Start of Data under study

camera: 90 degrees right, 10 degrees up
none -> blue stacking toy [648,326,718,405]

End of Data under study
Start of Data under study

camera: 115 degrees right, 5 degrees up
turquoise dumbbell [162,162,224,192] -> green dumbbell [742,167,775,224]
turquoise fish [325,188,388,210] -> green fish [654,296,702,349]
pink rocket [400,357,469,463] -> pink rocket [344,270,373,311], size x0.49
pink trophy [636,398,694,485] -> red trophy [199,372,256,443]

End of Data under study

State how many lines of the listing contain the word "turquoise", giving the number by itself.

2